------ Provided material

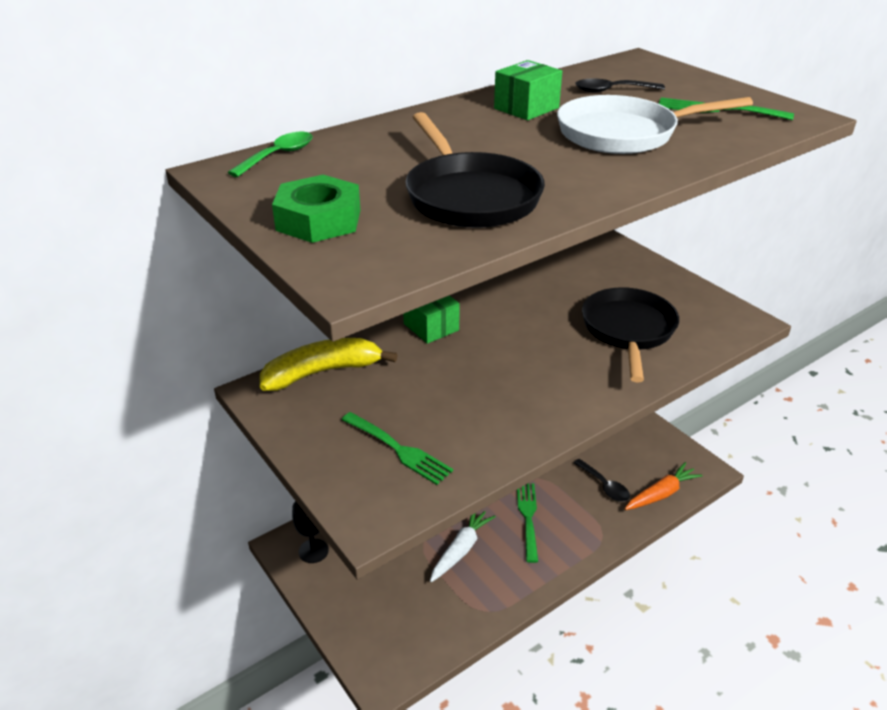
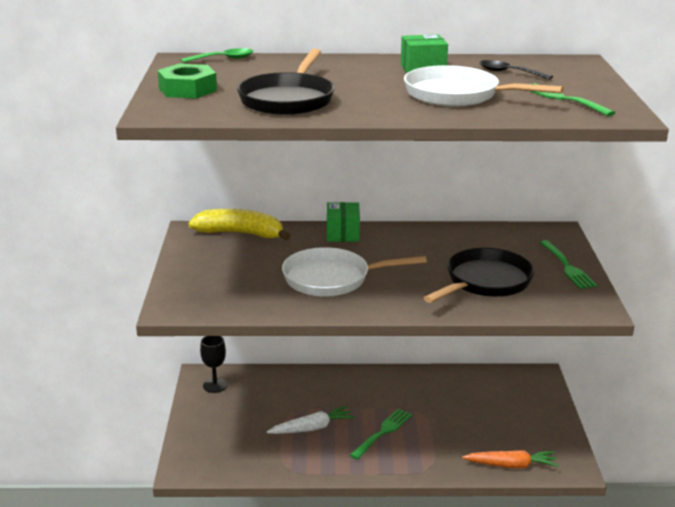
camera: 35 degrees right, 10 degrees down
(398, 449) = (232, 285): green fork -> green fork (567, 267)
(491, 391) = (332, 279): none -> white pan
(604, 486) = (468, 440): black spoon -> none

------------

> **Work task**
Restate word for word each line of the data from the one with "(491, 391) = (332, 279): none -> white pan" to the last, keeping both ends.

> **Written solution**
(491, 391) = (332, 279): none -> white pan
(604, 486) = (468, 440): black spoon -> none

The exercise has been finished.